[Items from a dataset]
Segment Open

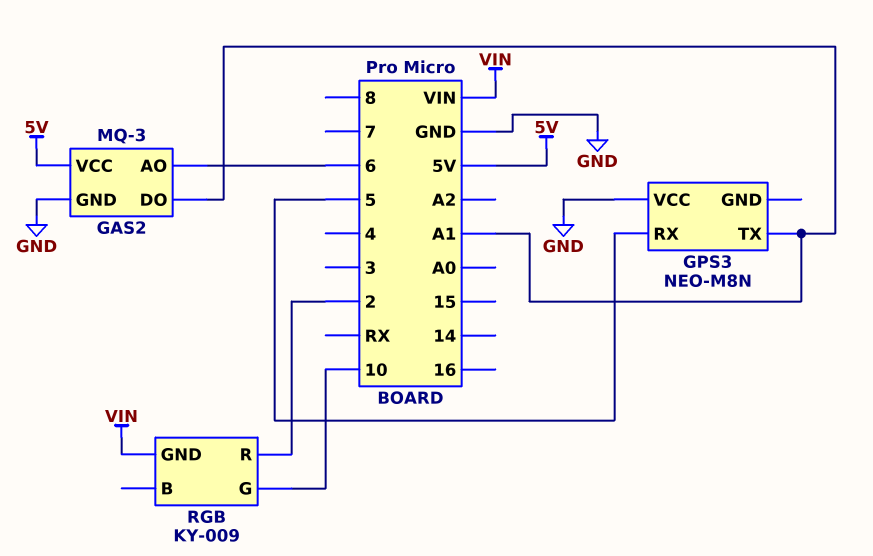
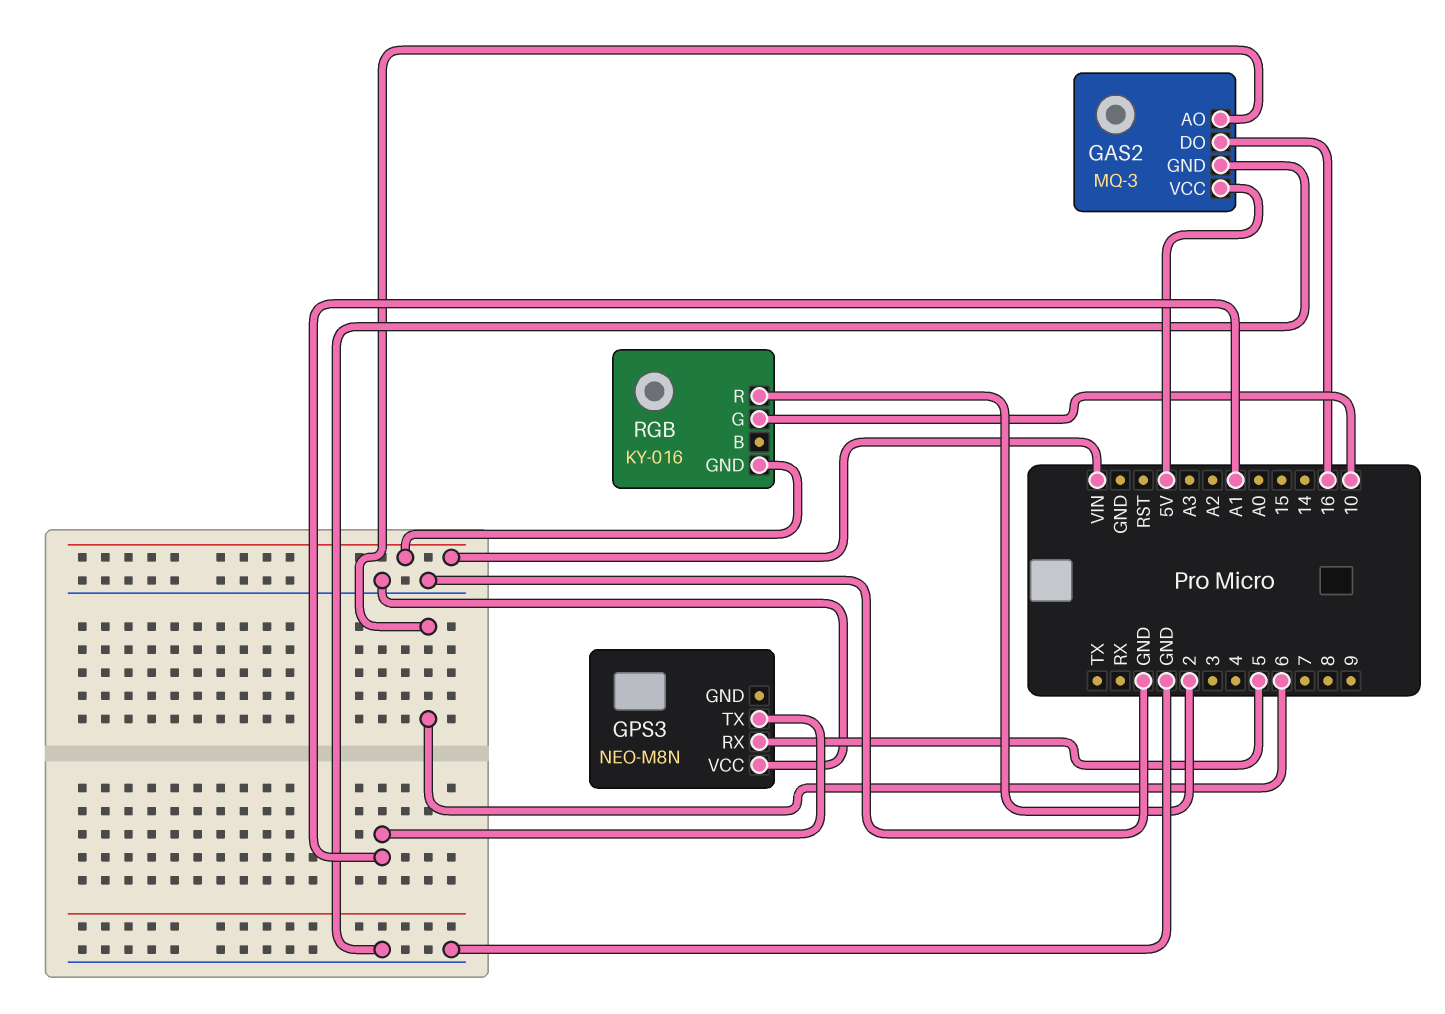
GAS2 pin DO: A1 -> 16
RGB: KY-009 -> KY-016

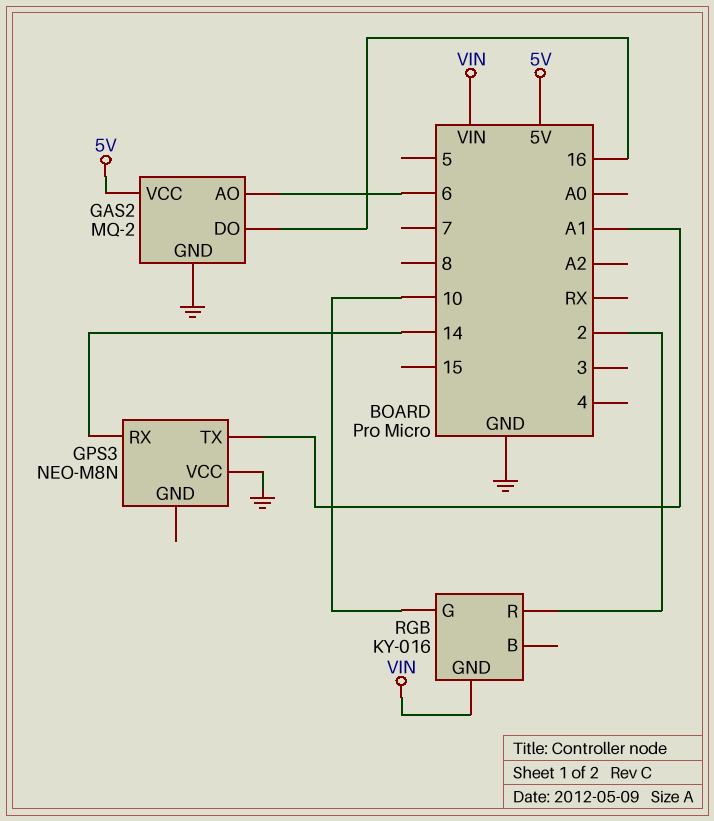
GAS2: MQ-3 -> MQ-2
GPS3 pin RX: 5 -> 14

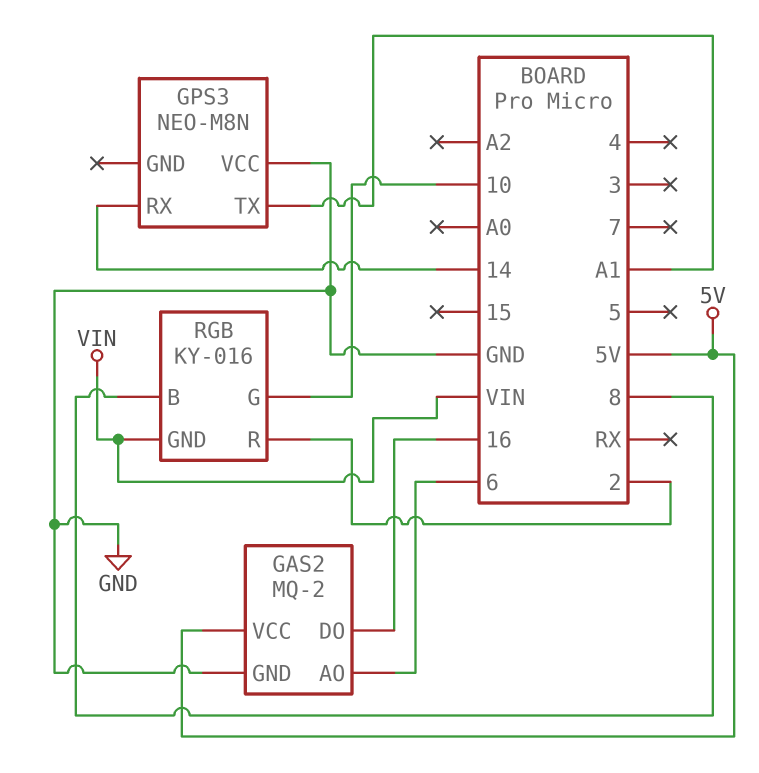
RGB pin B: none -> 8

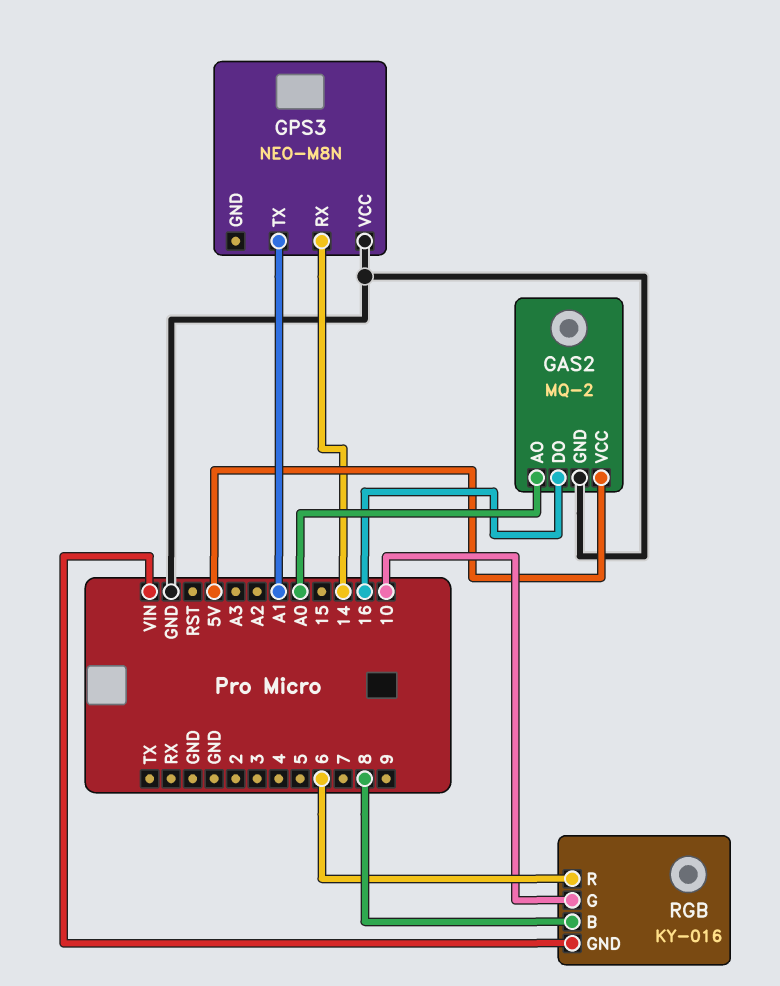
GAS2 pin AO: 6 -> A0
RGB pin R: 2 -> 6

Segment Closed

DESCRIPTION OF THE TASK ::
Give back the records above exactly, with no pictures.

FINISHED TASK ::
GAS2 pin DO: A1 -> 16
RGB: KY-009 -> KY-016

GAS2: MQ-3 -> MQ-2
GPS3 pin RX: 5 -> 14

RGB pin B: none -> 8

GAS2 pin AO: 6 -> A0
RGB pin R: 2 -> 6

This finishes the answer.